┌─ DATA FOR ANALYSIS

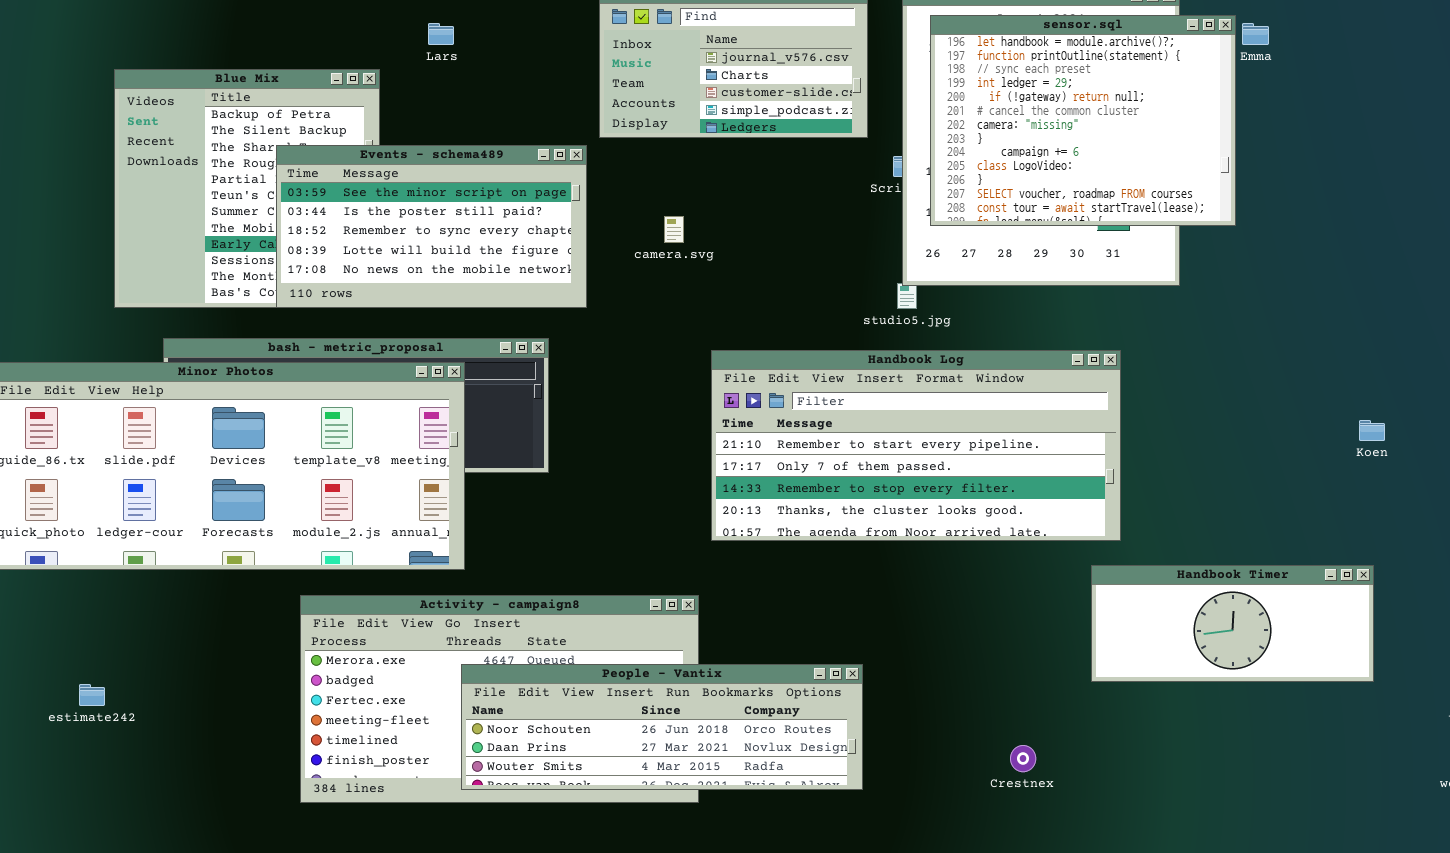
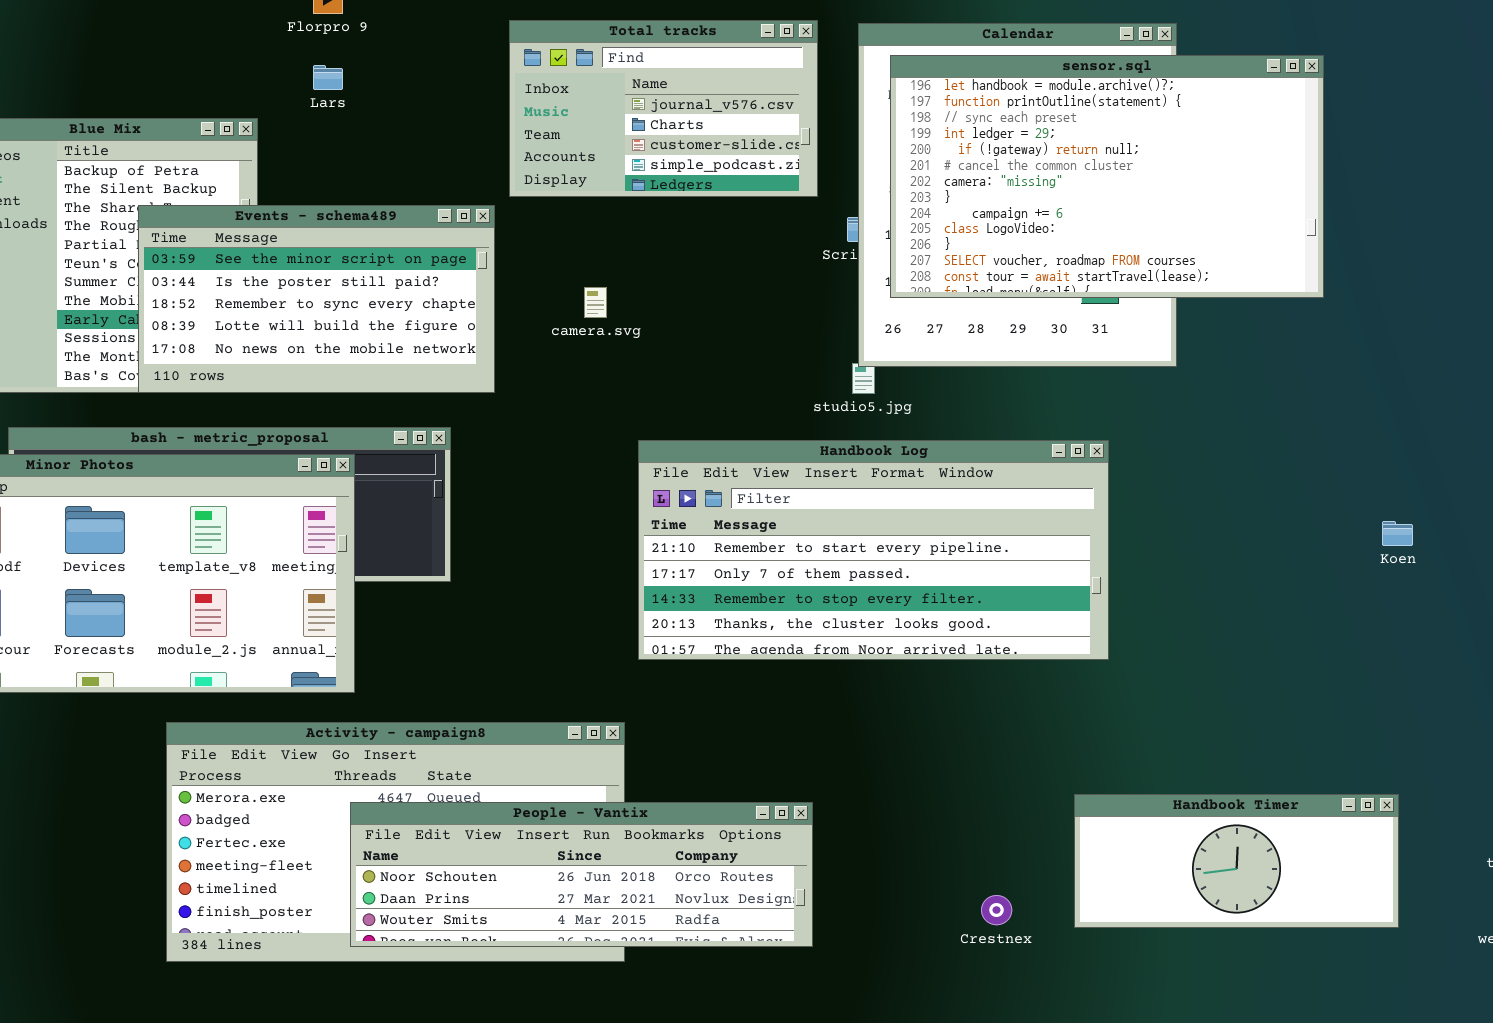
sensor.sql: [930,15,1236,226] -> [890,55,1324,298], resized
Handbook Timer: [1091,565,1374,682] -> [1074,794,1399,928], moved

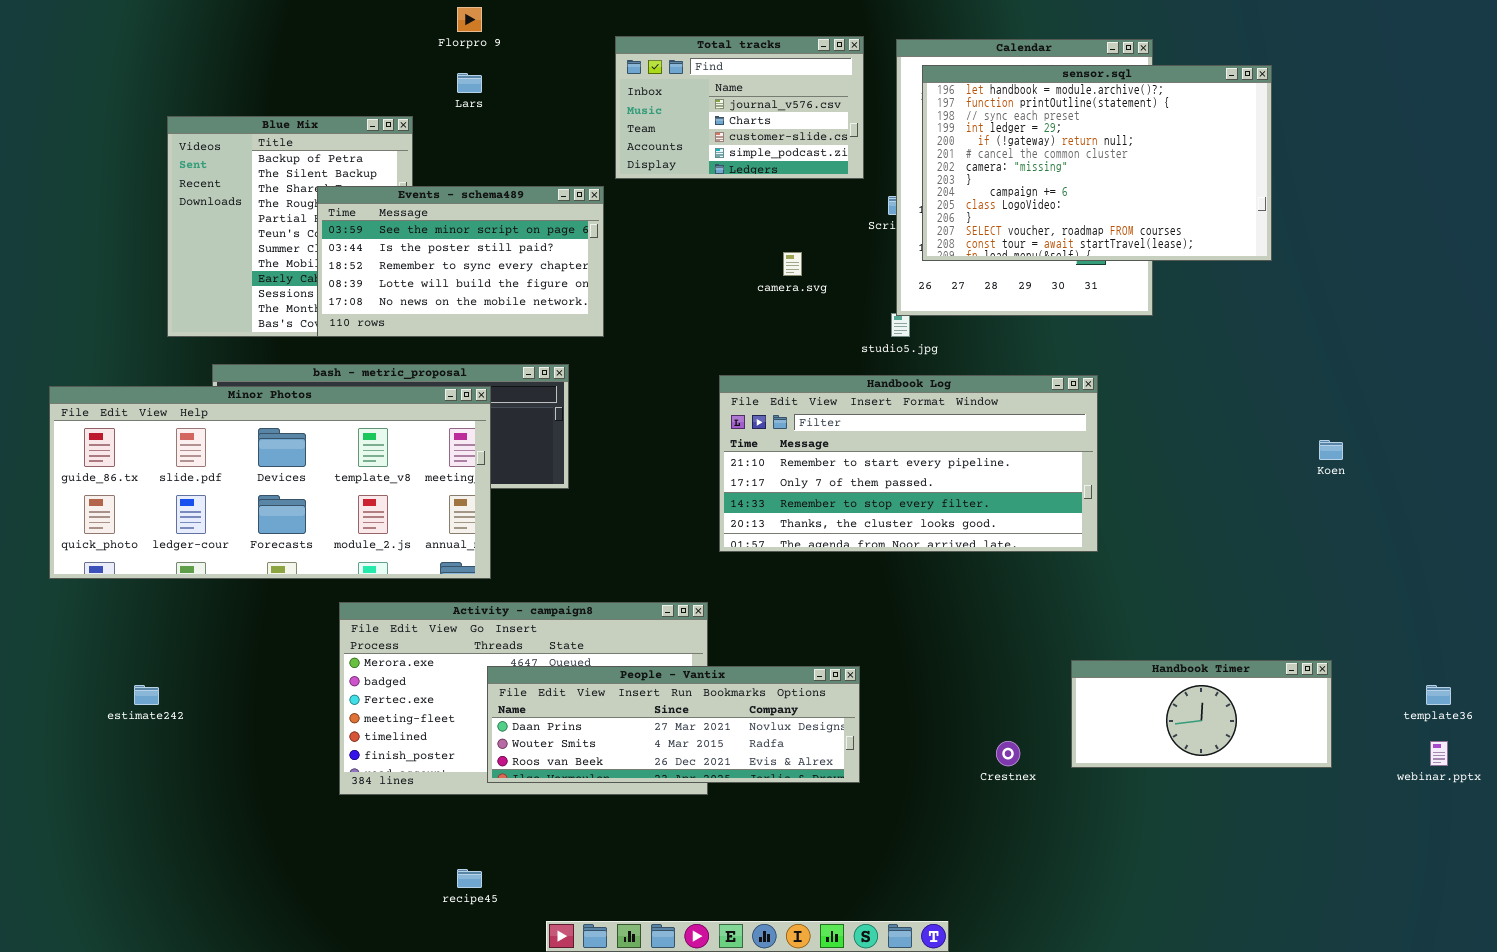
camera.svg: [584,287,607,318] -> [783,252,802,276], moved
People - Vantix: [350,802,813,947] -> [487,666,860,783], scrolled down 1 row

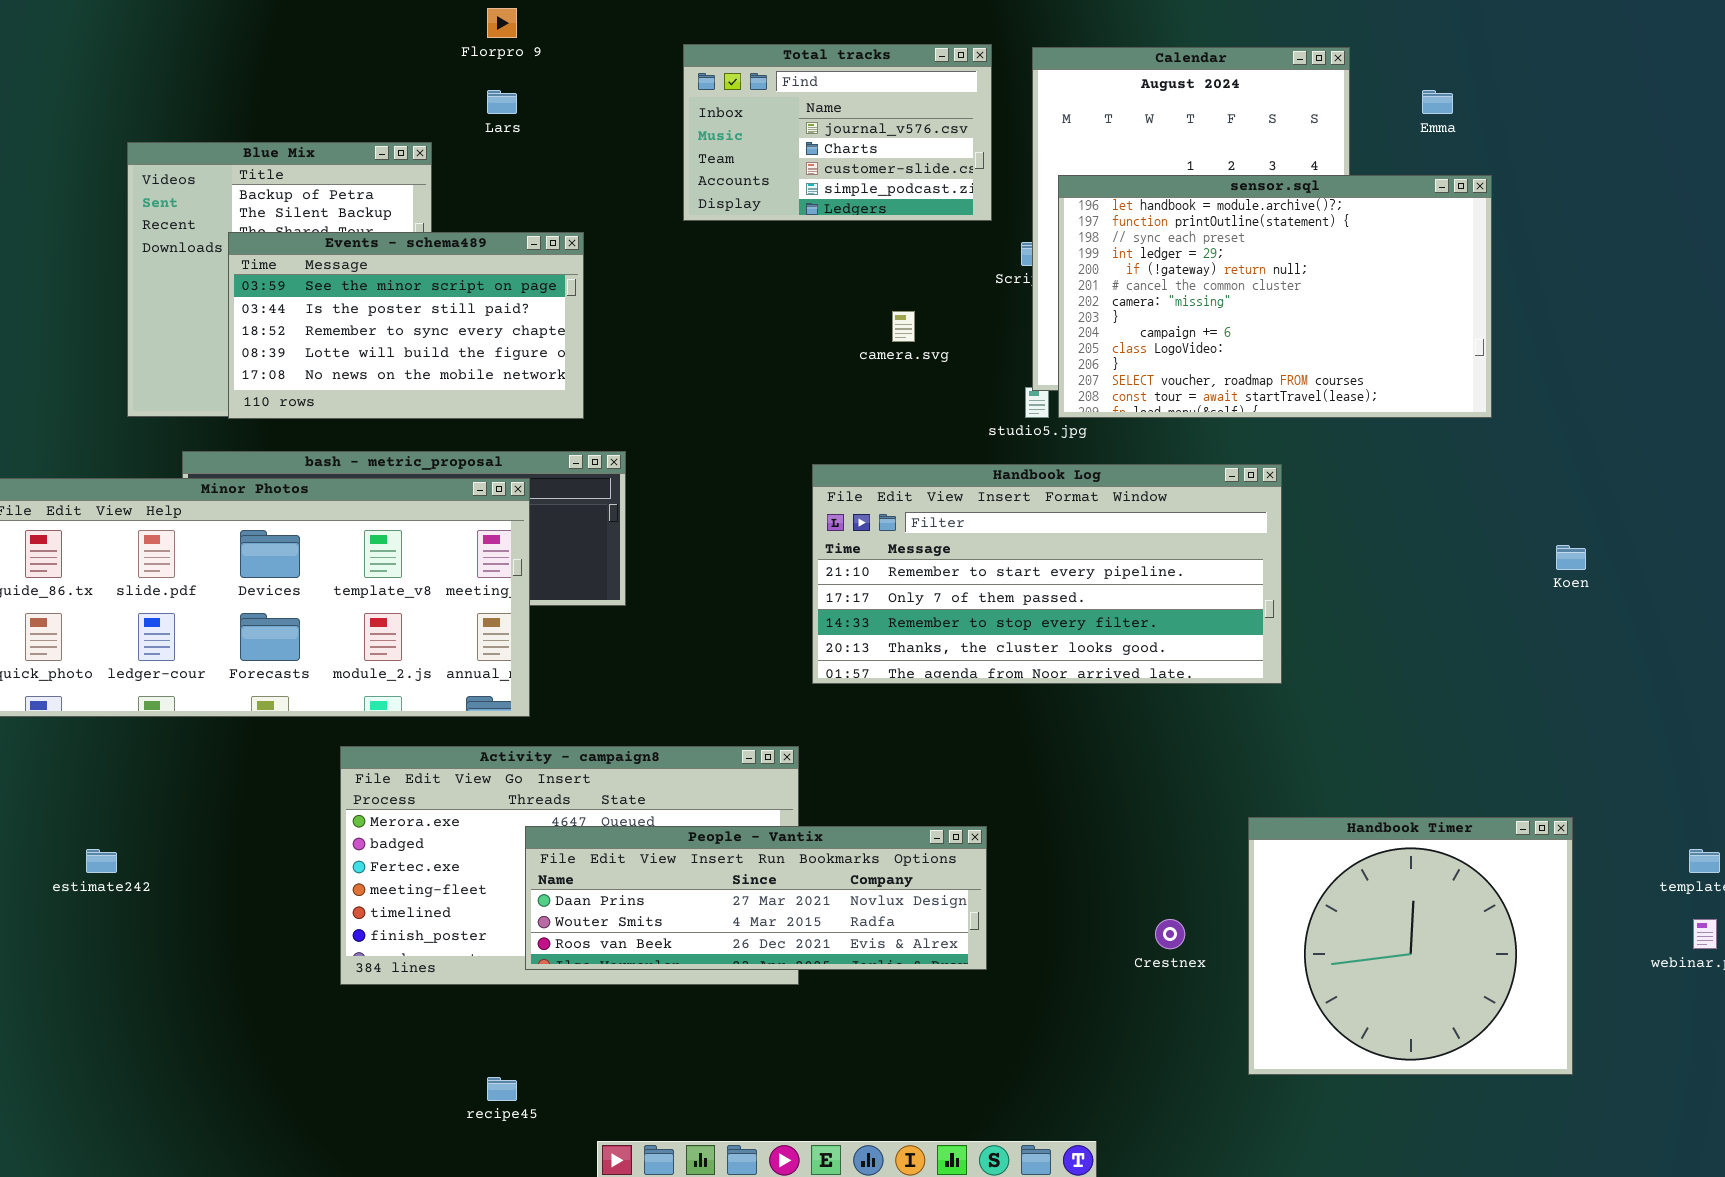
sensor.sql: [922,65,1272,261] -> [1058,175,1492,418], moved
Events - schema489: [317,186,604,337] -> [228,232,584,419], moved
Handbook Timer: [1071,660,1332,768] -> [1248,817,1573,1075], resized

└─

Repeat the entries exactly and keep the pictures out of the copy.

sensor.sql: [930,15,1236,226] -> [890,55,1324,298], resized
Handbook Timer: [1091,565,1374,682] -> [1074,794,1399,928], moved

camera.svg: [584,287,607,318] -> [783,252,802,276], moved
People - Vantix: [350,802,813,947] -> [487,666,860,783], scrolled down 1 row

sensor.sql: [922,65,1272,261] -> [1058,175,1492,418], moved
Events - schema489: [317,186,604,337] -> [228,232,584,419], moved
Handbook Timer: [1071,660,1332,768] -> [1248,817,1573,1075], resized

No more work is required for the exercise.